What do the entries below say? Restate them word for word.

Shape position updates:
──────────────────────────────

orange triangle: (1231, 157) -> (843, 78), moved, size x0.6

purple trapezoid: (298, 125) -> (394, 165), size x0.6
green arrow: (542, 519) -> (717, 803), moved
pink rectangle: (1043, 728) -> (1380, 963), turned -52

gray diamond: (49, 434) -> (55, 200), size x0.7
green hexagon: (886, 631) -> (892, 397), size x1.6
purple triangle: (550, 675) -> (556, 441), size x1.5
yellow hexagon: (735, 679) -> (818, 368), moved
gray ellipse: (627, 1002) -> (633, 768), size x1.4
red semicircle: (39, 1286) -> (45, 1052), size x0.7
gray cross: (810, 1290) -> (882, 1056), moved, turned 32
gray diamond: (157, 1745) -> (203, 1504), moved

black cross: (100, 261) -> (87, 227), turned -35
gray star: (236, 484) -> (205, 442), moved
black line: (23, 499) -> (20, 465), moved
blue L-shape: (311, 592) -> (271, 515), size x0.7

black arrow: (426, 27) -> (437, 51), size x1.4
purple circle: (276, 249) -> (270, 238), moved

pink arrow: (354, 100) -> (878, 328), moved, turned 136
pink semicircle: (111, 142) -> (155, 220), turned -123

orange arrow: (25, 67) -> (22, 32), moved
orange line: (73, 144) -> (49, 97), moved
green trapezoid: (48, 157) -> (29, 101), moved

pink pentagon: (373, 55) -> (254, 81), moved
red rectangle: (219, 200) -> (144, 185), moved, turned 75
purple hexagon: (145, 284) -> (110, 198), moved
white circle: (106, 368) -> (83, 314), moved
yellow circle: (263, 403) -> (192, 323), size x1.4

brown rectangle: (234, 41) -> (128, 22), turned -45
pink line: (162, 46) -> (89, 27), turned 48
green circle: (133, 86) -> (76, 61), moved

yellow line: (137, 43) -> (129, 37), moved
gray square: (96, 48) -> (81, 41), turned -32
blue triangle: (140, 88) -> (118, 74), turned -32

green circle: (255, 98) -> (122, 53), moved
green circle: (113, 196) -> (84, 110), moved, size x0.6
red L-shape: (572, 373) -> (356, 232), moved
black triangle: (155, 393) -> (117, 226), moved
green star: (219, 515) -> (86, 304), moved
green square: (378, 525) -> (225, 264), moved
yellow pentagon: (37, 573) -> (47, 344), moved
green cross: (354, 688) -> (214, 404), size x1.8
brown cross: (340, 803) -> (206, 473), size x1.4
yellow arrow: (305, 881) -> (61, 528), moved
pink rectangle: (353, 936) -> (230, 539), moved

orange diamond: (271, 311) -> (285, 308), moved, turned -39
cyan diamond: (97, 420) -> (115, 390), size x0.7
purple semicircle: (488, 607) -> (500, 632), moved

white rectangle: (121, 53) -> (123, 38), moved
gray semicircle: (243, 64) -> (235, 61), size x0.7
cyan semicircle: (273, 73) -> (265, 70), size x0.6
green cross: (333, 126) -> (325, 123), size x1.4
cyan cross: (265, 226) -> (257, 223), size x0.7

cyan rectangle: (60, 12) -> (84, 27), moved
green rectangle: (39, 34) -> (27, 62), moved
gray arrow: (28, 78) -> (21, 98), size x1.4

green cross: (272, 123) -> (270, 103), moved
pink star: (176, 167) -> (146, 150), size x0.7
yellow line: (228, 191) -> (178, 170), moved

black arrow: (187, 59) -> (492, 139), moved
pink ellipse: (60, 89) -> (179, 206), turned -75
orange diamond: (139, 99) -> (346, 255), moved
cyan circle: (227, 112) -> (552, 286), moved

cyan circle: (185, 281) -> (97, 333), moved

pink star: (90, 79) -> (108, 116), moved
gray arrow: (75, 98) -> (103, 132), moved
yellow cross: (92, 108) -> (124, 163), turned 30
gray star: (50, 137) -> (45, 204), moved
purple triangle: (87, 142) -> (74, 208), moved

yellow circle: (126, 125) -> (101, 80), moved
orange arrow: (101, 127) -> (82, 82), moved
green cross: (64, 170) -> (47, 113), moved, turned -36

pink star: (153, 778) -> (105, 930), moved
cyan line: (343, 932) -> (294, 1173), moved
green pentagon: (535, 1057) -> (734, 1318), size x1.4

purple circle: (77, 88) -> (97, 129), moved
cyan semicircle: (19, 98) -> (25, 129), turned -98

──────────────────────────────

**Result of this exercise**
orange triangle: (1231, 157) -> (843, 78), moved, size x0.6

purple trapezoid: (298, 125) -> (394, 165), size x0.6
green arrow: (542, 519) -> (717, 803), moved
pink rectangle: (1043, 728) -> (1380, 963), turned -52

gray diamond: (49, 434) -> (55, 200), size x0.7
green hexagon: (886, 631) -> (892, 397), size x1.6
purple triangle: (550, 675) -> (556, 441), size x1.5
yellow hexagon: (735, 679) -> (818, 368), moved
gray ellipse: (627, 1002) -> (633, 768), size x1.4
red semicircle: (39, 1286) -> (45, 1052), size x0.7
gray cross: (810, 1290) -> (882, 1056), moved, turned 32
gray diamond: (157, 1745) -> (203, 1504), moved

black cross: (100, 261) -> (87, 227), turned -35
gray star: (236, 484) -> (205, 442), moved
black line: (23, 499) -> (20, 465), moved
blue L-shape: (311, 592) -> (271, 515), size x0.7

black arrow: (426, 27) -> (437, 51), size x1.4
purple circle: (276, 249) -> (270, 238), moved

pink arrow: (354, 100) -> (878, 328), moved, turned 136
pink semicircle: (111, 142) -> (155, 220), turned -123

orange arrow: (25, 67) -> (22, 32), moved
orange line: (73, 144) -> (49, 97), moved
green trapezoid: (48, 157) -> (29, 101), moved

pink pentagon: (373, 55) -> (254, 81), moved
red rectangle: (219, 200) -> (144, 185), moved, turned 75
purple hexagon: (145, 284) -> (110, 198), moved
white circle: (106, 368) -> (83, 314), moved
yellow circle: (263, 403) -> (192, 323), size x1.4

brown rectangle: (234, 41) -> (128, 22), turned -45
pink line: (162, 46) -> (89, 27), turned 48
green circle: (133, 86) -> (76, 61), moved

yellow line: (137, 43) -> (129, 37), moved
gray square: (96, 48) -> (81, 41), turned -32
blue triangle: (140, 88) -> (118, 74), turned -32

green circle: (255, 98) -> (122, 53), moved
green circle: (113, 196) -> (84, 110), moved, size x0.6
red L-shape: (572, 373) -> (356, 232), moved
black triangle: (155, 393) -> (117, 226), moved
green star: (219, 515) -> (86, 304), moved
green square: (378, 525) -> (225, 264), moved
yellow pentagon: (37, 573) -> (47, 344), moved
green cross: (354, 688) -> (214, 404), size x1.8
brown cross: (340, 803) -> (206, 473), size x1.4
yellow arrow: (305, 881) -> (61, 528), moved
pink rectangle: (353, 936) -> (230, 539), moved

orange diamond: (271, 311) -> (285, 308), moved, turned -39
cyan diamond: (97, 420) -> (115, 390), size x0.7
purple semicircle: (488, 607) -> (500, 632), moved

white rectangle: (121, 53) -> (123, 38), moved
gray semicircle: (243, 64) -> (235, 61), size x0.7
cyan semicircle: (273, 73) -> (265, 70), size x0.6
green cross: (333, 126) -> (325, 123), size x1.4
cyan cross: (265, 226) -> (257, 223), size x0.7

cyan rectangle: (60, 12) -> (84, 27), moved
green rectangle: (39, 34) -> (27, 62), moved
gray arrow: (28, 78) -> (21, 98), size x1.4

green cross: (272, 123) -> (270, 103), moved
pink star: (176, 167) -> (146, 150), size x0.7
yellow line: (228, 191) -> (178, 170), moved

black arrow: (187, 59) -> (492, 139), moved
pink ellipse: (60, 89) -> (179, 206), turned -75
orange diamond: (139, 99) -> (346, 255), moved
cyan circle: (227, 112) -> (552, 286), moved

cyan circle: (185, 281) -> (97, 333), moved

pink star: (90, 79) -> (108, 116), moved
gray arrow: (75, 98) -> (103, 132), moved
yellow cross: (92, 108) -> (124, 163), turned 30
gray star: (50, 137) -> (45, 204), moved
purple triangle: (87, 142) -> (74, 208), moved

yellow circle: (126, 125) -> (101, 80), moved
orange arrow: (101, 127) -> (82, 82), moved
green cross: (64, 170) -> (47, 113), moved, turned -36

pink star: (153, 778) -> (105, 930), moved
cyan line: (343, 932) -> (294, 1173), moved
green pentagon: (535, 1057) -> (734, 1318), size x1.4

purple circle: (77, 88) -> (97, 129), moved
cyan semicircle: (19, 98) -> (25, 129), turned -98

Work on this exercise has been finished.